> Aim of the task: Return all the lines below in which the string "pink" appears.

> Recorded information:
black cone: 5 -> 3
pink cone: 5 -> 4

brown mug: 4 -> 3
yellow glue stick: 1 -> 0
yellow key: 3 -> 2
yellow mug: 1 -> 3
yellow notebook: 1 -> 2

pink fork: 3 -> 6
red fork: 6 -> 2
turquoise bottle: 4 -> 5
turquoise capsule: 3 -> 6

==

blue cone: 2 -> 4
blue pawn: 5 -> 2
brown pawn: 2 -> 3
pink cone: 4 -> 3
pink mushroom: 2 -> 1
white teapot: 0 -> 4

> Written answer:
pink cone: 5 -> 4
pink fork: 3 -> 6
pink cone: 4 -> 3
pink mushroom: 2 -> 1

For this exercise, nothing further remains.